##### Data supplied #####
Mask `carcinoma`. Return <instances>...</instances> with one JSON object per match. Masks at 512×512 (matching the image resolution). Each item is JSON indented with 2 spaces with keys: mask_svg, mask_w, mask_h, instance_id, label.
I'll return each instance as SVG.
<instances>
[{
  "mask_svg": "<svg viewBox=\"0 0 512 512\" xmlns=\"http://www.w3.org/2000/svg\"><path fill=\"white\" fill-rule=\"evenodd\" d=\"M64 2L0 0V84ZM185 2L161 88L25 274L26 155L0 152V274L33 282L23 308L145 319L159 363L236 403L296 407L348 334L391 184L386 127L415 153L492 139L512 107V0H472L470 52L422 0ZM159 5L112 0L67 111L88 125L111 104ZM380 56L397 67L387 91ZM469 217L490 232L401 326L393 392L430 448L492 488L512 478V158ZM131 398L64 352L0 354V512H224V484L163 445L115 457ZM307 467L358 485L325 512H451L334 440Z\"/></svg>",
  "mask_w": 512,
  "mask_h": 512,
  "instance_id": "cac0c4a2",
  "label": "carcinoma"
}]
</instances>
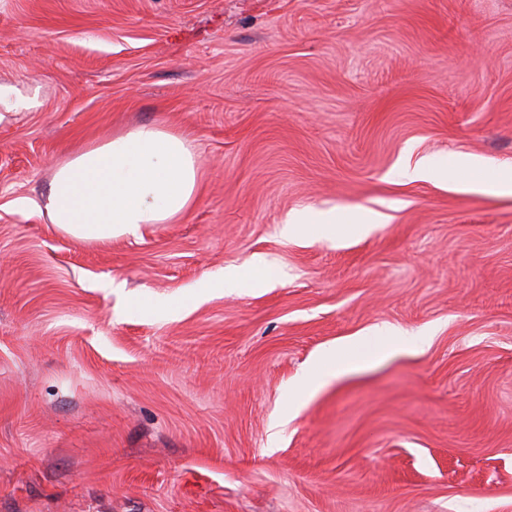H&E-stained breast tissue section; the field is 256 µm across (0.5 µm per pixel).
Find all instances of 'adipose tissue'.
I'll use <instances>...</instances> for the list:
<instances>
[{
	"instance_id": "1",
	"label": "adipose tissue",
	"mask_w": 512,
	"mask_h": 512,
	"mask_svg": "<svg viewBox=\"0 0 512 512\" xmlns=\"http://www.w3.org/2000/svg\"><path fill=\"white\" fill-rule=\"evenodd\" d=\"M199 192L196 152L182 134L144 124L85 148L60 163L45 207L51 221L74 238L105 242L137 236L146 224L184 216ZM410 336L354 337L314 359L297 395L330 380L368 370L404 352L420 349Z\"/></svg>"
}]
</instances>
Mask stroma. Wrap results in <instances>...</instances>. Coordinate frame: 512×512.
Returning <instances> with one entry per match:
<instances>
[{
    "instance_id": "35a3bbf8",
    "label": "stroma",
    "mask_w": 512,
    "mask_h": 512,
    "mask_svg": "<svg viewBox=\"0 0 512 512\" xmlns=\"http://www.w3.org/2000/svg\"><path fill=\"white\" fill-rule=\"evenodd\" d=\"M0 85V512H512V196L460 188L512 172V0H0ZM149 122L187 215L52 224L56 165ZM377 330L427 343L289 417ZM312 223L315 228L310 225ZM336 214L335 213H317L312 221L306 218L302 213L297 212L289 214L288 220L285 224L288 226L289 233H299L301 231L310 233L318 232L322 235H329L336 232Z\"/></svg>"
}]
</instances>
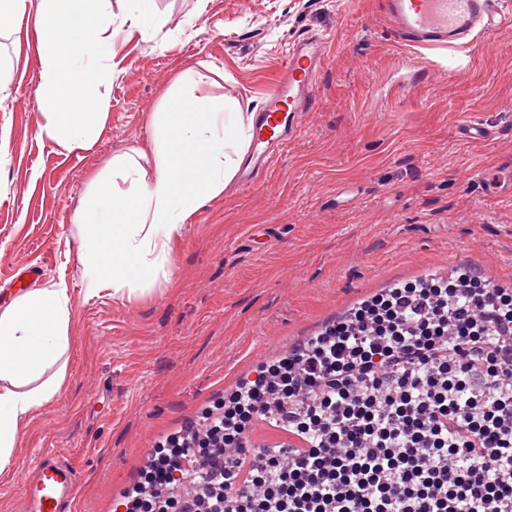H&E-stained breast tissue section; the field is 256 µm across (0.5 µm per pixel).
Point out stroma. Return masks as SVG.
<instances>
[{"instance_id": "obj_1", "label": "stroma", "mask_w": 512, "mask_h": 512, "mask_svg": "<svg viewBox=\"0 0 512 512\" xmlns=\"http://www.w3.org/2000/svg\"><path fill=\"white\" fill-rule=\"evenodd\" d=\"M147 37L113 33L109 107L93 149L38 137L39 66L20 36L34 14L0 31L17 74L0 92V305L15 268L73 296L69 374L38 409L0 476V512H19L34 452L79 476L73 512H115L154 446L198 419L262 361L317 335L384 289L478 269L512 289V31L490 37L466 74L395 97V43L378 0H155ZM327 40L301 133L250 189L231 182L186 223L164 293L133 303L84 299L73 217L90 172L149 138L160 93L182 72L216 73L199 93L258 109L289 43ZM490 138H464L470 117Z\"/></svg>"}]
</instances>
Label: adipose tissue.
Masks as SVG:
<instances>
[{"instance_id":"1","label":"adipose tissue","mask_w":512,"mask_h":512,"mask_svg":"<svg viewBox=\"0 0 512 512\" xmlns=\"http://www.w3.org/2000/svg\"><path fill=\"white\" fill-rule=\"evenodd\" d=\"M36 9L32 47L40 65L38 136L67 152L88 151L105 119L76 101L98 96L110 73L112 0H0V20ZM209 74L189 70L162 94L146 146L93 173L75 215L83 295L121 302L173 280L186 220L223 194L246 156L254 115L195 96ZM73 299L65 283L36 285L0 308V474L11 472L29 416L61 393L69 369Z\"/></svg>"}]
</instances>
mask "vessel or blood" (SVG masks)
<instances>
[{
	"label": "vessel or blood",
	"mask_w": 512,
	"mask_h": 512,
	"mask_svg": "<svg viewBox=\"0 0 512 512\" xmlns=\"http://www.w3.org/2000/svg\"><path fill=\"white\" fill-rule=\"evenodd\" d=\"M379 12L400 52L396 66H412L445 79L465 73L484 38L512 28V0H378ZM328 57L326 41L296 40L257 112L241 187L254 185L274 162L276 151L300 133L299 118L320 87ZM22 499L23 512H71L78 491L76 469L54 455L38 456Z\"/></svg>",
	"instance_id": "vessel-or-blood-1"
}]
</instances>
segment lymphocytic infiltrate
<instances>
[{"mask_svg":"<svg viewBox=\"0 0 512 512\" xmlns=\"http://www.w3.org/2000/svg\"><path fill=\"white\" fill-rule=\"evenodd\" d=\"M125 512H512V294L388 289L159 444Z\"/></svg>","mask_w":512,"mask_h":512,"instance_id":"lymphocytic-infiltrate-1","label":"lymphocytic infiltrate"}]
</instances>
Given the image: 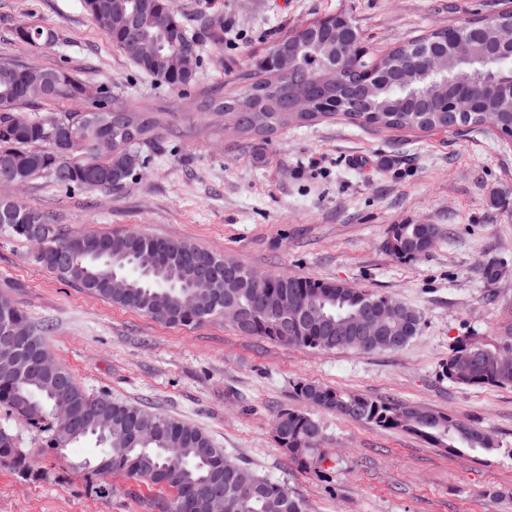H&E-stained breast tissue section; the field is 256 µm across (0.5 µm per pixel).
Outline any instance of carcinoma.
I'll return each instance as SVG.
<instances>
[{
    "label": "carcinoma",
    "instance_id": "obj_1",
    "mask_svg": "<svg viewBox=\"0 0 512 512\" xmlns=\"http://www.w3.org/2000/svg\"><path fill=\"white\" fill-rule=\"evenodd\" d=\"M92 22L104 30L115 45L143 73L173 90L189 86L195 72L176 64L174 55H199V41L189 36L176 0H82ZM139 13L142 41L156 46L158 53L138 54L129 31L132 11ZM205 34L215 47L224 44L223 12L203 2ZM307 33L294 30L272 43L258 57L249 82L233 88L220 100L204 99L203 112L224 118L245 139L262 143L283 128L305 123L298 113L287 111L291 89L298 78H313L340 64L337 49L345 43L354 52L362 38L351 19L334 15L317 19ZM460 33L474 42L471 65L476 87L470 109L448 120V101L455 92L438 102L431 112L421 111V102L449 85L458 62L452 53L453 37ZM491 28L475 21L467 28L450 29L437 37L426 35L409 41L426 45L438 60L431 69H420L402 79L396 76V51L378 62L352 57L346 74L350 82L375 86V95L356 111L345 93L333 91L317 102L312 121L342 116L375 130L447 131L456 127L479 126L485 113L499 122L497 130L512 138V93L504 81L512 77V57L498 61L485 58ZM17 41L52 47L54 30L31 26L15 30ZM294 48L299 66L296 74L275 73L273 56L281 49ZM256 94L260 113L256 122L248 113L238 112L235 101ZM103 88L81 81L62 69H31L0 60V181L8 180L7 169L26 183L45 173L52 183L66 189H118L144 168L142 147L152 142L157 123L150 112L129 109L108 123L90 122L91 112L104 111ZM34 101H71L92 110L63 114L62 127L53 135L38 120L16 121V110ZM68 141V153L61 155L56 140ZM17 216L0 229L14 237L33 239V225L26 216L46 228L41 254L36 262L57 278L74 283L87 293L138 311L169 326L194 327L222 318L244 336H256L283 346L311 350L348 349L358 353L400 350L417 334L419 315L407 308L405 317L391 324V341L367 345L353 334L338 340V330L351 329L368 305L387 299L362 288H347L336 280H317L293 274L277 275L259 288L245 287L250 270L237 265L239 276L226 279L210 290L197 289L199 310L183 309L184 294L190 291L195 265L206 260L218 270L234 261L214 255L180 239H168L155 248L159 238L138 232H57L53 217L23 202L14 205ZM433 224H392L388 227L386 249L398 260H415L427 252L437 238ZM123 276L128 287L111 288V273ZM16 324L27 337L11 346L0 345V406L24 420L41 435L42 455L61 457L72 445L95 440L98 453L78 465L98 477L95 493L112 494L108 478L123 476L148 487L174 490L172 512H305L303 502L282 483L257 475L230 460L199 427L178 419L150 413L139 406L112 400L107 395L91 396L29 323L27 314L12 298L0 292V328ZM441 376L455 384L479 387L512 385V310L503 315L499 333L492 343L473 336H461L450 347L441 364ZM297 398L307 406L334 411L352 421L385 430H405L427 439L438 448L456 453L463 448L487 452L497 446L480 430L445 413L348 393L313 381L294 385ZM77 413L99 409L96 420L65 423L58 417V404ZM272 436L276 447L301 467H307L319 451L322 428L302 409H284L276 418ZM0 463L9 464L25 480L43 476L38 462L20 448L7 428H0Z\"/></svg>",
    "mask_w": 512,
    "mask_h": 512
}]
</instances>
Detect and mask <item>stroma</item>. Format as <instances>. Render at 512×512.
<instances>
[{
	"instance_id": "obj_1",
	"label": "stroma",
	"mask_w": 512,
	"mask_h": 512,
	"mask_svg": "<svg viewBox=\"0 0 512 512\" xmlns=\"http://www.w3.org/2000/svg\"><path fill=\"white\" fill-rule=\"evenodd\" d=\"M224 45L204 46L194 82L168 88L141 73L96 27L80 0H0V57L65 69L101 84L109 101L157 113L145 166L120 189L65 190L37 176L0 182L53 215L60 233L135 230L186 239L257 271L344 280L415 310L402 350L370 354L287 348L229 323L172 327L90 296L34 260V243L0 230V290L28 315L57 359L94 396L106 395L203 429L225 453L284 483L307 512H512V387H465L440 375L455 338L493 341L512 309V140L491 127L379 133L342 119L277 132L255 147L199 111L252 71L289 31L327 15L359 28L369 56L434 29L462 27L512 0H218ZM53 29L50 49L16 41L18 24ZM408 222L440 234L419 259H395L387 229ZM493 264L495 282L483 276ZM432 408L473 424L498 452L452 456L420 437L312 408L323 453L300 467L272 439L276 414L298 407L294 386ZM44 475L0 464V512H169L171 492L114 478L112 496L73 464L93 442L42 455L38 432L0 410Z\"/></svg>"
}]
</instances>
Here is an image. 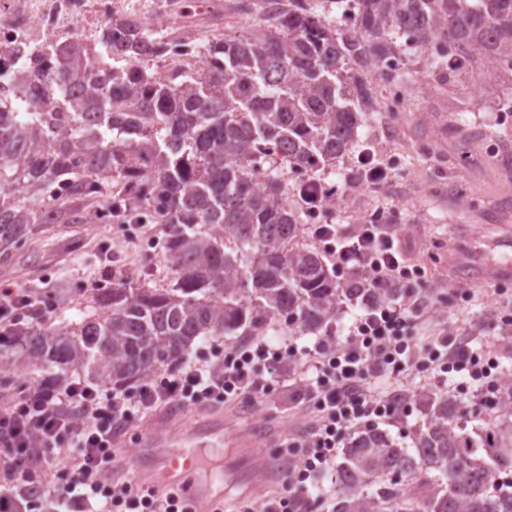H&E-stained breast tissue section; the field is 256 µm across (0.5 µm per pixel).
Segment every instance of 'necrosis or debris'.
<instances>
[{"label": "necrosis or debris", "mask_w": 512, "mask_h": 512, "mask_svg": "<svg viewBox=\"0 0 512 512\" xmlns=\"http://www.w3.org/2000/svg\"><path fill=\"white\" fill-rule=\"evenodd\" d=\"M217 0H142L138 11L125 8L123 0H0V91L11 97L14 111H28L31 97L16 95L15 81L27 75L37 84L44 71V55L62 46L79 43L89 60H97L101 39L113 18L125 20L137 31L188 26L190 18L214 9ZM202 48H189L185 38L169 42L155 66V77L190 74L201 65Z\"/></svg>", "instance_id": "1"}]
</instances>
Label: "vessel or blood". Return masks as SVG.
Masks as SVG:
<instances>
[{
	"mask_svg": "<svg viewBox=\"0 0 512 512\" xmlns=\"http://www.w3.org/2000/svg\"><path fill=\"white\" fill-rule=\"evenodd\" d=\"M265 437L261 430L236 427L225 421L223 414L211 412L176 433H147L139 452L121 457L120 465L137 482L178 489L191 500L206 504L210 512H224L223 471L208 450L200 447V440L225 439L240 448L242 484L251 488L256 479L270 483L278 477L272 461L260 465L249 461L254 446Z\"/></svg>",
	"mask_w": 512,
	"mask_h": 512,
	"instance_id": "b4317fda",
	"label": "vessel or blood"
}]
</instances>
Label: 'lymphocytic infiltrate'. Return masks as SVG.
<instances>
[{
	"mask_svg": "<svg viewBox=\"0 0 512 512\" xmlns=\"http://www.w3.org/2000/svg\"><path fill=\"white\" fill-rule=\"evenodd\" d=\"M313 235L331 256L343 287L398 288L409 279L415 288L424 286L423 280L413 279L386 225L358 224L343 232L335 224H317ZM414 305L407 298L366 306L342 348H335L329 336L306 348L301 375L317 419L288 442L301 450L303 460L288 466L281 496L258 508L250 499H239L235 512H307L310 476L329 467L351 435L399 418L396 400L376 385L379 374L428 373L442 382L452 373L474 380L492 377L498 363L483 347L446 338L414 348ZM55 309L52 294L2 286L0 334L10 333L26 319L50 318ZM293 355V350L249 338L227 352L220 367L193 363L171 372L160 385L146 384L135 393L105 391L82 382L50 397L34 388L22 391L10 410L0 413V456L23 467L48 460L55 449H66L73 457L66 486L70 512H187L175 491L159 494L129 480L108 483L113 439L128 427L137 409L221 402L232 395L264 397L266 372Z\"/></svg>",
	"mask_w": 512,
	"mask_h": 512,
	"instance_id": "f902f5d3",
	"label": "lymphocytic infiltrate"
}]
</instances>
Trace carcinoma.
<instances>
[{
	"mask_svg": "<svg viewBox=\"0 0 512 512\" xmlns=\"http://www.w3.org/2000/svg\"><path fill=\"white\" fill-rule=\"evenodd\" d=\"M302 2L266 14L254 33L210 43L194 76L117 72L164 43L137 33L117 41L108 31L102 67L77 44L58 49L33 111L0 101L3 259L63 218L55 189L75 198L121 183L111 208L137 224L153 210L172 270L166 288L127 281L100 292L76 323L18 324L8 339L43 391L65 390L75 374L126 389L183 360L198 339L252 336L277 319L326 327L343 289L320 254L287 247L298 220L277 175L256 182L264 160L316 172L351 152L373 108L364 65L373 60L381 78H396L401 38L448 46L439 64L450 78L481 56L512 73V0H334L354 12L352 31L313 18ZM485 404L471 430L466 403L434 398L413 455L375 429L361 433L336 471L343 497L332 512H512V490L490 488L495 477L512 478V383ZM419 470L440 479L420 500L403 491Z\"/></svg>",
	"mask_w": 512,
	"mask_h": 512,
	"instance_id": "cac0c4a2",
	"label": "carcinoma"
}]
</instances>
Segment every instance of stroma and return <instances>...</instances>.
Returning <instances> with one entry per match:
<instances>
[{
	"label": "stroma",
	"instance_id": "1",
	"mask_svg": "<svg viewBox=\"0 0 512 512\" xmlns=\"http://www.w3.org/2000/svg\"><path fill=\"white\" fill-rule=\"evenodd\" d=\"M236 0L210 18L202 44L213 36L246 35L256 30L258 16L239 13ZM406 88V109L398 114L368 113L358 130L356 152L337 159L334 167L317 171L318 179L343 183L358 165V154L370 150L389 171L384 188L352 192L338 205L308 212L296 191H288V206L310 237V225H354L367 211L398 206L392 230L410 265L423 270L426 286L419 295L421 313L414 327L417 344L443 337L472 345L487 342L497 359V382L512 379V277L478 280L463 277L461 267L478 251L486 260L507 263L512 253L497 247L499 237L512 234V122L500 123L495 109L512 86V73L481 67L456 78L434 69L432 58L418 48L407 56L398 76ZM102 197L64 201L66 213L80 215L77 223L47 225L0 262V282L16 288H44L54 295L57 315L69 321L92 312L101 269L111 263L116 281H144L167 287L171 271L153 244L162 240L159 225L92 224L89 216L105 209ZM269 395L260 400L241 396L223 405L225 414L276 429L275 441L259 445L263 457H274L287 437L305 431L315 409L297 393L298 370L284 363L268 375ZM380 389L403 397L399 422L382 431L397 446L411 447L428 415L426 393L472 400L477 384L448 387L426 377L403 385L387 378ZM68 471L51 462L41 475V491L32 512H68L62 491Z\"/></svg>",
	"mask_w": 512,
	"mask_h": 512
}]
</instances>
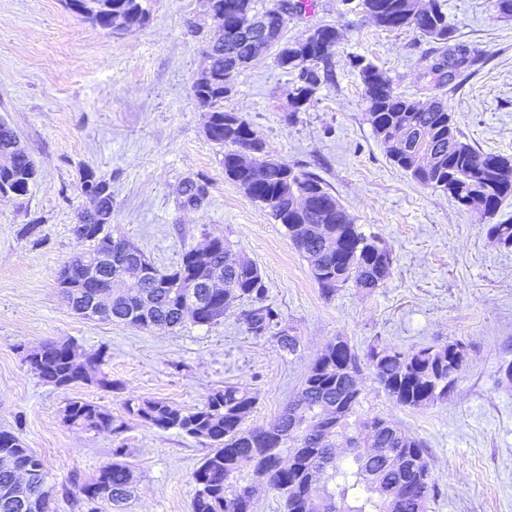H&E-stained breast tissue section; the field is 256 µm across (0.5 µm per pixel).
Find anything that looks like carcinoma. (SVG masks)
I'll return each instance as SVG.
<instances>
[{"label": "carcinoma", "instance_id": "carcinoma-1", "mask_svg": "<svg viewBox=\"0 0 512 512\" xmlns=\"http://www.w3.org/2000/svg\"><path fill=\"white\" fill-rule=\"evenodd\" d=\"M148 2L103 0L107 9L96 15L80 10L73 14L110 31L111 14L119 13L130 29L146 23ZM205 7L214 20V54L210 68L197 75L192 97L205 111L208 139L224 147V175L285 227L324 297L349 283L368 290L382 286L391 274V250L377 236L359 231L321 179L312 174L289 179L286 173L292 168L271 154L251 161L243 158L240 146L250 140L261 144L263 139L238 113L224 107L236 87L234 82L224 87V71L231 68L236 77L254 56L269 52L293 76L289 105L300 111L321 86L334 82L333 55L340 33L333 26L321 27L322 42L331 50L310 58L303 39L283 40L284 24L275 20V14L300 16L314 7V0H205ZM355 8L378 27L412 29L439 46L440 55L423 73L434 88L454 91L460 71L482 59L481 50L452 42L453 28L443 0H427L423 6L419 0H357ZM356 67L363 85L365 120L391 163L416 183L447 193L462 206L482 209L491 220L489 236L512 246V218L497 220L503 200L512 196V159L476 149L459 131L447 98L420 103L397 92L391 77L375 65L360 60ZM0 157L12 159L10 165H0V189L26 196L37 168L13 128L2 120ZM83 184L95 205L78 214L71 232L91 248L67 261L58 273L57 285L68 284L64 289L68 301L78 305L89 299L93 284L79 263L104 254L112 258L116 274L137 262L155 272L152 281L112 289L114 322L153 332L172 331L188 321L209 326L224 318L230 300L246 299L251 305L243 317L248 332L271 336L289 355L299 351L300 339L281 327L279 313L265 304L262 275L249 259L220 241L206 259L197 256L201 247L191 246L176 264L163 270L142 252L129 257L115 245L117 241L125 245L128 239L108 231L110 182L87 170ZM181 195L183 206L195 208L206 199L207 189L189 181ZM216 274L224 279L221 291L188 287ZM41 348L34 370L45 382L58 387L75 382L115 387L101 371L103 353L78 361L76 346L69 341H46ZM466 358V347L459 341L409 352L372 346L361 356L346 337L335 336L309 366L294 399L266 427L247 426L257 398L233 385L213 391L190 410L156 399H128L124 408L149 427L177 429L210 448L193 473L191 512H251L257 492L264 487L281 495L284 512H306L312 494L324 501V512H428L436 492L428 448L392 419L359 413L362 390L357 385L368 369L396 405L424 408L448 399ZM63 421L87 432L118 435L124 428L108 407L83 399L66 403ZM123 455L124 449H115V459L89 479L71 472L63 492L71 506L86 512H123L137 484L134 469L120 460ZM1 456L12 458L13 466L0 464V512H53L56 487L47 481L43 460L7 430L0 431ZM18 468L34 474L25 492L16 490Z\"/></svg>", "mask_w": 512, "mask_h": 512}]
</instances>
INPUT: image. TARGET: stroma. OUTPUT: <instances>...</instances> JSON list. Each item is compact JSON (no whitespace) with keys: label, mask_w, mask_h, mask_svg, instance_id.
<instances>
[{"label":"stroma","mask_w":512,"mask_h":512,"mask_svg":"<svg viewBox=\"0 0 512 512\" xmlns=\"http://www.w3.org/2000/svg\"><path fill=\"white\" fill-rule=\"evenodd\" d=\"M139 27L105 31L71 14L63 0H0V119L38 168L27 196L0 201V430L15 432L38 456L49 481L89 477L128 450L138 490L125 512H191L192 474L207 445L178 430L127 417L125 400L159 399L193 408L226 385L257 397L250 426L269 425L293 400L307 370L332 337L358 353L370 346L417 350L463 342L464 372L447 402L409 409L393 404L371 372L363 374V410L392 418L425 441L437 493L429 512H512V247L491 239L489 221L424 188L394 167L364 117L357 60L373 63L398 92L435 95L424 77L433 45L409 30L375 26L343 0H315L291 17L284 36L314 25L341 34L334 83L305 111H288L290 77L265 57L236 80L226 108L238 112L268 150L295 172L320 178L360 230L385 241L391 276L368 292L353 285L323 297L308 261L282 225L224 174L223 150L204 133L192 99L213 26L203 0H150ZM456 42L479 45L484 61L464 73L448 101L457 126L480 151L512 156V19L486 0H445ZM109 180L113 233L125 235L158 268L178 261L205 236L223 237L261 271L267 301L300 336L297 355L271 337H255L235 300L212 326L191 323L146 332L90 321L63 302L56 275L83 243L70 232L89 207L83 170ZM188 180L206 184L204 204H179ZM37 222L26 236L24 224ZM49 339L105 352L104 371L119 388L57 387L24 360ZM107 406L121 434L85 432L62 421L68 399Z\"/></svg>","instance_id":"obj_1"}]
</instances>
#####
## Exercise directions
Determine how many lines in the records contain "lymphocytic", and reply with the number only.

## Output
4